Data:

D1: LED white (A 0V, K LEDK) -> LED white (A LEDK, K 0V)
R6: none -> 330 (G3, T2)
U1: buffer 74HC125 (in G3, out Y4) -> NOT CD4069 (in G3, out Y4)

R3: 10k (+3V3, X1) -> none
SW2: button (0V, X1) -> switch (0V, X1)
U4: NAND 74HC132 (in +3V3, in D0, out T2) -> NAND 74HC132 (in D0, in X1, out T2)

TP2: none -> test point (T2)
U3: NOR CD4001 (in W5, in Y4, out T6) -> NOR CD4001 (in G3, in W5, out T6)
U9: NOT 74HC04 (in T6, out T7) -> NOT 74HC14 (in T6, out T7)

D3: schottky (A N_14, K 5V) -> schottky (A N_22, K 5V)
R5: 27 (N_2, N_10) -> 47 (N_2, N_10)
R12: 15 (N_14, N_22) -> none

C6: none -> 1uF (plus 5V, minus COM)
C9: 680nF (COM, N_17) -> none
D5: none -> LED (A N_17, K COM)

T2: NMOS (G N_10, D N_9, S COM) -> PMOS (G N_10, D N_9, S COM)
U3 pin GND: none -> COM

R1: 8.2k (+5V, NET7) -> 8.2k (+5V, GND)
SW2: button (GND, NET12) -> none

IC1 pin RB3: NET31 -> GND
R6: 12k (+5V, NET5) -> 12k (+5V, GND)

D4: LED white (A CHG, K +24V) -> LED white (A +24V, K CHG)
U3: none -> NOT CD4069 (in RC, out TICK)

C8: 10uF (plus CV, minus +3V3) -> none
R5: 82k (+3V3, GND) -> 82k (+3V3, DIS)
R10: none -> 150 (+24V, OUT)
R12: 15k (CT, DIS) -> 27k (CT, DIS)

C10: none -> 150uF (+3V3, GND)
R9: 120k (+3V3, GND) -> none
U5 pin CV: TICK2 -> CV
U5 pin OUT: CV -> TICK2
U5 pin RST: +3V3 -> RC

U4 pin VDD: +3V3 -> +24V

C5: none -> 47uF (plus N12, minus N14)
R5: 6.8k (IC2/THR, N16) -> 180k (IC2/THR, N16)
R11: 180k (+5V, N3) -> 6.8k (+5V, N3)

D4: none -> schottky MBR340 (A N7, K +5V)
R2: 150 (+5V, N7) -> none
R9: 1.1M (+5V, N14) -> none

What this task involves: Wherever a line in the data above contains the word "minus", copy that line.

Result of the task:
C6: none -> 1uF (plus 5V, minus COM)
C8: 10uF (plus CV, minus +3V3) -> none
C5: none -> 47uF (plus N12, minus N14)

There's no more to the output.